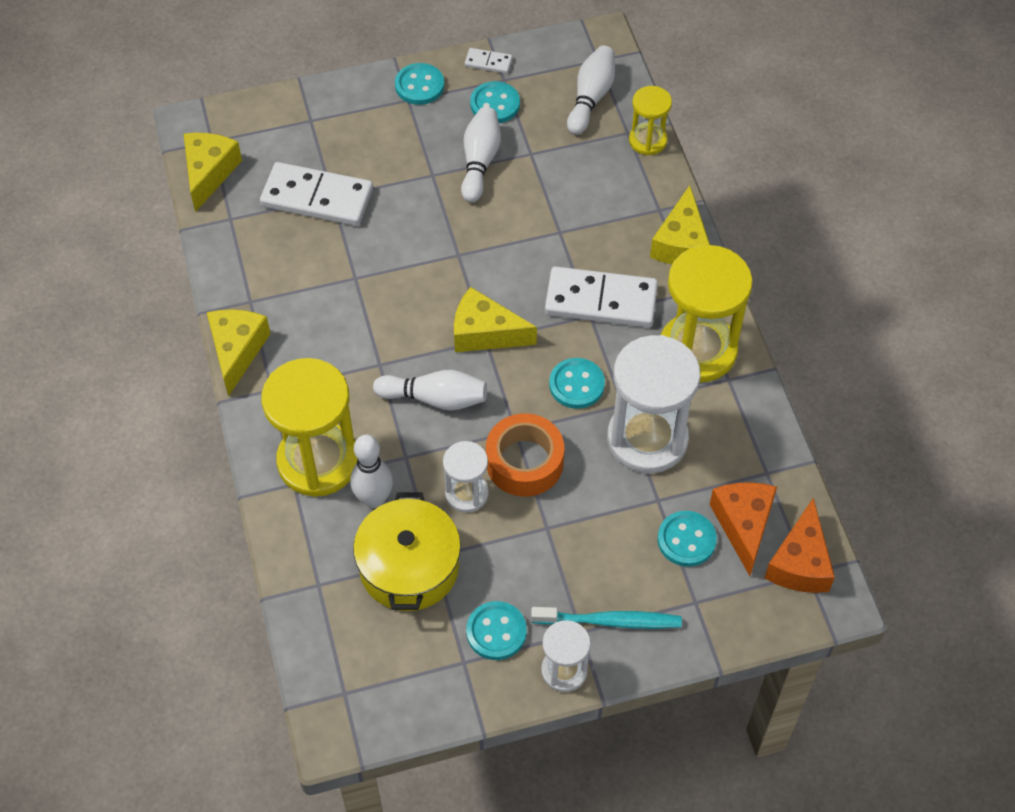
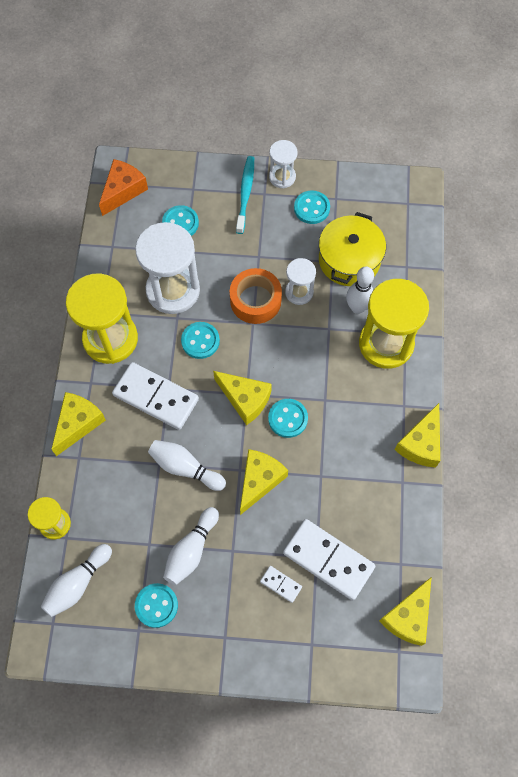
camera: 160 degrees left, 10 degrees up
(419, 85) = (210, 649): turquoise button -> turquoise button (288, 418)
(429, 250) = (259, 480): none -> yellow cheese
(435, 398) = (296, 362): white bowling pin -> white bowling pin (185, 468)
(488, 62) = (143, 655): white domino -> white domino (280, 584)
(610, 621) = (245, 194): turquoise toothbrush -> turquoise toothbrush turned 75 degrees clockwise
(743, 525) = (143, 221): orange cheese -> none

—————

- _WORK TO BE COMPLETED_: Reproduce every line above containing "cheese".

- _WORKED SOLUTION_:
(429, 250) = (259, 480): none -> yellow cheese
(743, 525) = (143, 221): orange cheese -> none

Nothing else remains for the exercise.